--- Exercise data Enclosed Below ---
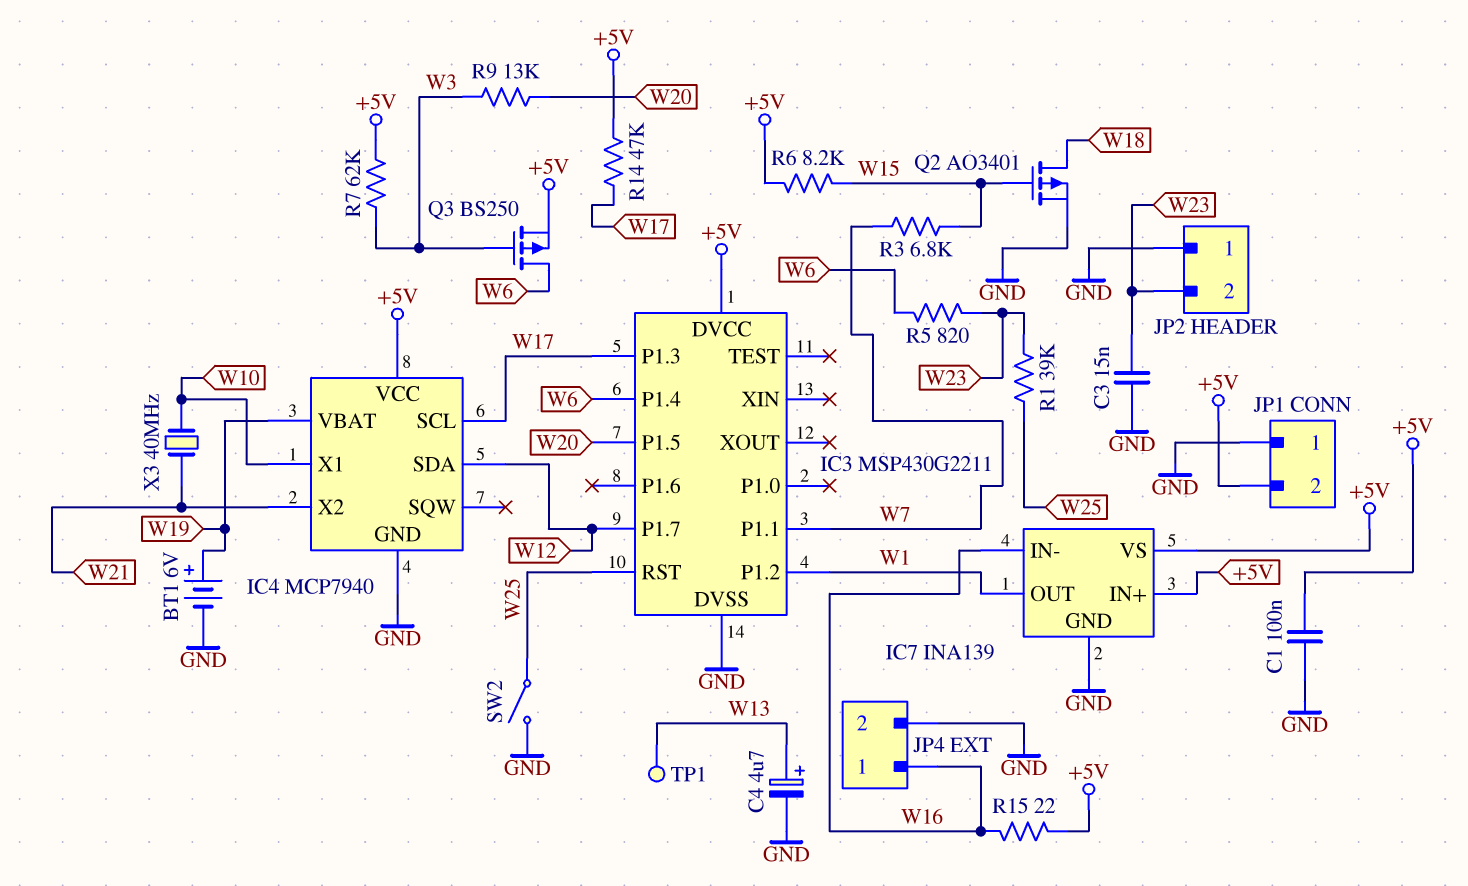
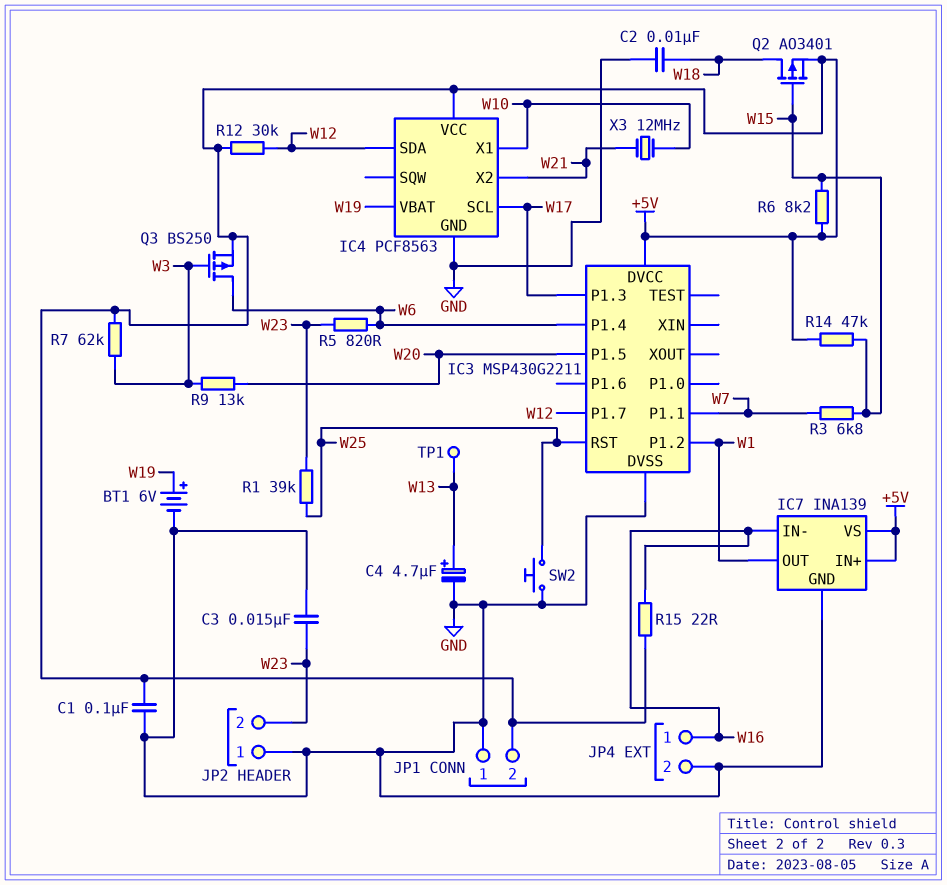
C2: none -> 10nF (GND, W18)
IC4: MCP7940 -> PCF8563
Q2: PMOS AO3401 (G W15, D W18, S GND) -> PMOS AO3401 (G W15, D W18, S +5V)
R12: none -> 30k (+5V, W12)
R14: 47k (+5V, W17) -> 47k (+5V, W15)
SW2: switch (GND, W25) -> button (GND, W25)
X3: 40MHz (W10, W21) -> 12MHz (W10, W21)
--- End of Enclosed Exercise data ---
Problem requirements:
Images stay out, but the rest of the records must be retyped exactly.

Task response:
C2: none -> 10nF (GND, W18)
IC4: MCP7940 -> PCF8563
Q2: PMOS AO3401 (G W15, D W18, S GND) -> PMOS AO3401 (G W15, D W18, S +5V)
R12: none -> 30k (+5V, W12)
R14: 47k (+5V, W17) -> 47k (+5V, W15)
SW2: switch (GND, W25) -> button (GND, W25)
X3: 40MHz (W10, W21) -> 12MHz (W10, W21)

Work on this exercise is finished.